Stored data entries
— Start —

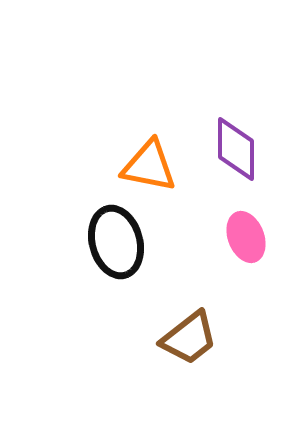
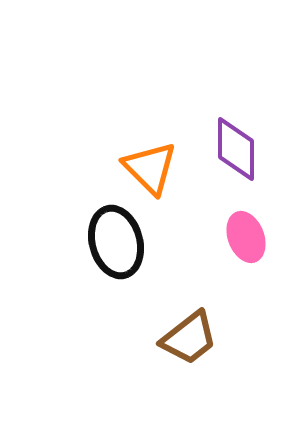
orange triangle: moved 1 px right, 2 px down; rotated 34 degrees clockwise
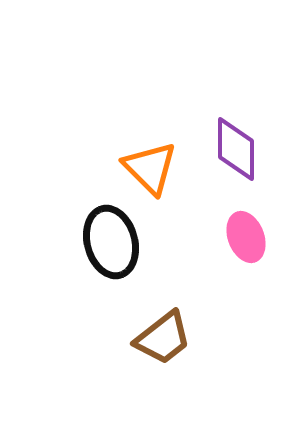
black ellipse: moved 5 px left
brown trapezoid: moved 26 px left
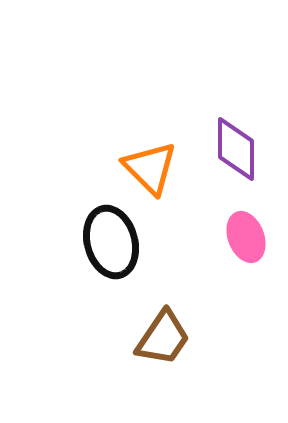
brown trapezoid: rotated 18 degrees counterclockwise
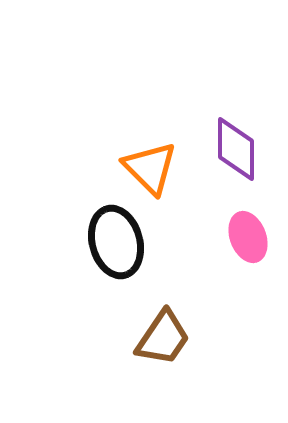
pink ellipse: moved 2 px right
black ellipse: moved 5 px right
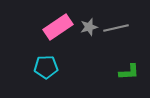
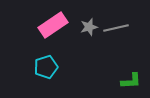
pink rectangle: moved 5 px left, 2 px up
cyan pentagon: rotated 15 degrees counterclockwise
green L-shape: moved 2 px right, 9 px down
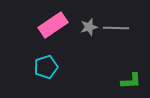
gray line: rotated 15 degrees clockwise
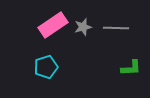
gray star: moved 6 px left
green L-shape: moved 13 px up
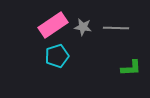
gray star: rotated 24 degrees clockwise
cyan pentagon: moved 11 px right, 11 px up
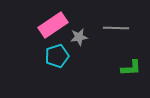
gray star: moved 4 px left, 10 px down; rotated 18 degrees counterclockwise
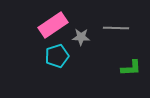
gray star: moved 2 px right; rotated 12 degrees clockwise
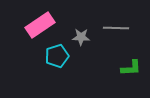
pink rectangle: moved 13 px left
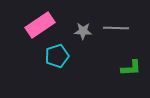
gray star: moved 2 px right, 6 px up
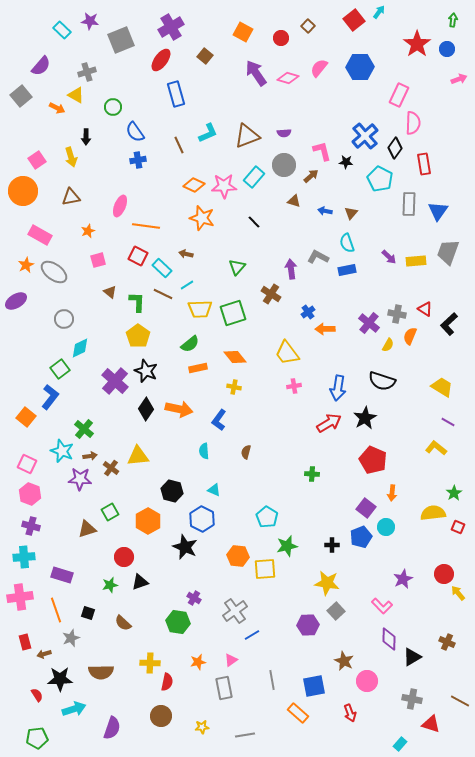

— End —

[WHAT YOU ARE ASKED TO DO]: Rewrite the rows from the line with "brown trapezoid: rotated" up to and including the line with "gray line: rotated 15 degrees clockwise", replacing "pink" with "magenta" and leaving everything else unchanged. Omit the pictures from your answer.

[TASK OUTPUT]:
brown trapezoid: rotated 18 degrees counterclockwise
magenta ellipse: moved 2 px right
black ellipse: moved 5 px right
magenta rectangle: moved 5 px left, 2 px up
cyan pentagon: rotated 15 degrees counterclockwise
green L-shape: moved 2 px right, 9 px down
gray line: rotated 15 degrees clockwise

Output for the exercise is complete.